- [ABOUT THIS EXERCISE]:
Transcribe precisely, and only, the lines beginning at the line containing "The green soda" and ending at the final line of the material below.
── DATA EXTRACT
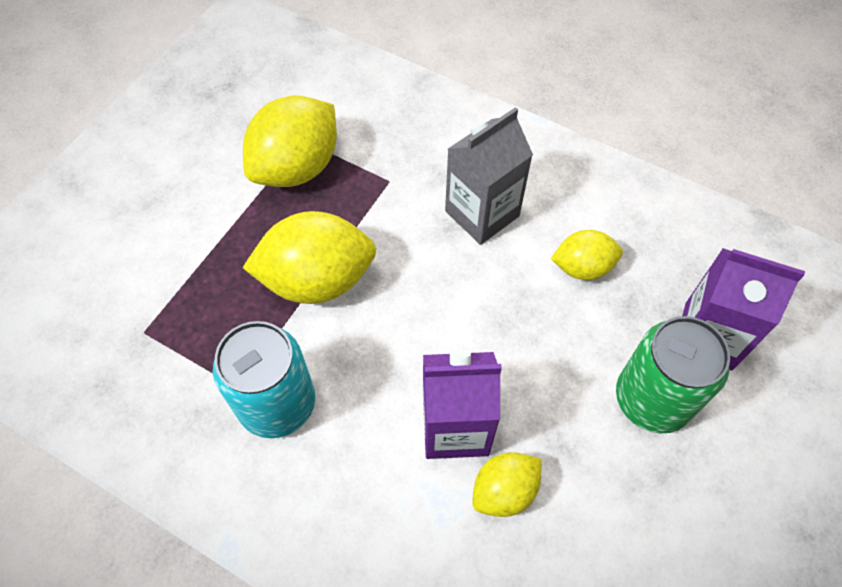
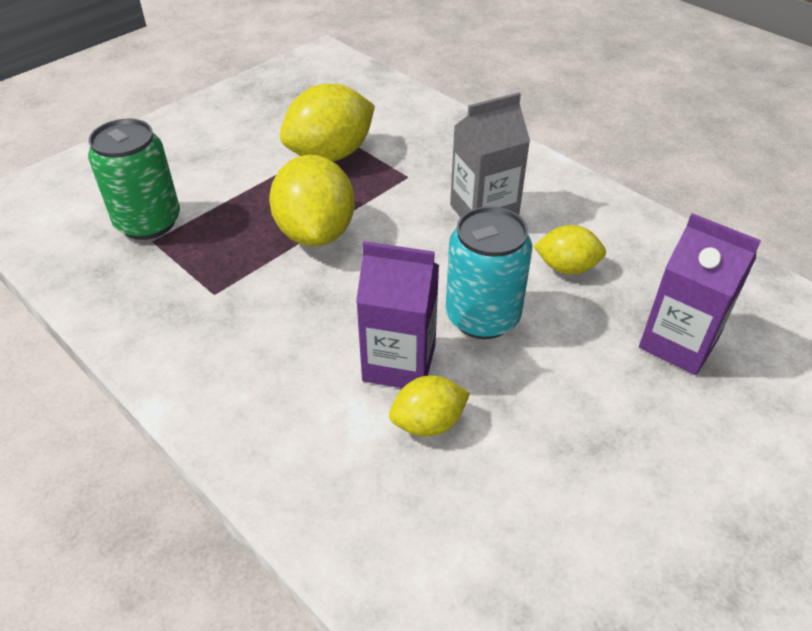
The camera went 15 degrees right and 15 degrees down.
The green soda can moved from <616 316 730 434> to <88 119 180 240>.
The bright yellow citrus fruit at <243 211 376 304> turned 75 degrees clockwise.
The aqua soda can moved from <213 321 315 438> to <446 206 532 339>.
────
- [TASK RESULT]:
The green soda can moved from <616 316 730 434> to <88 119 180 240>.
The bright yellow citrus fruit at <243 211 376 304> turned 75 degrees clockwise.
The aqua soda can moved from <213 321 315 438> to <446 206 532 339>.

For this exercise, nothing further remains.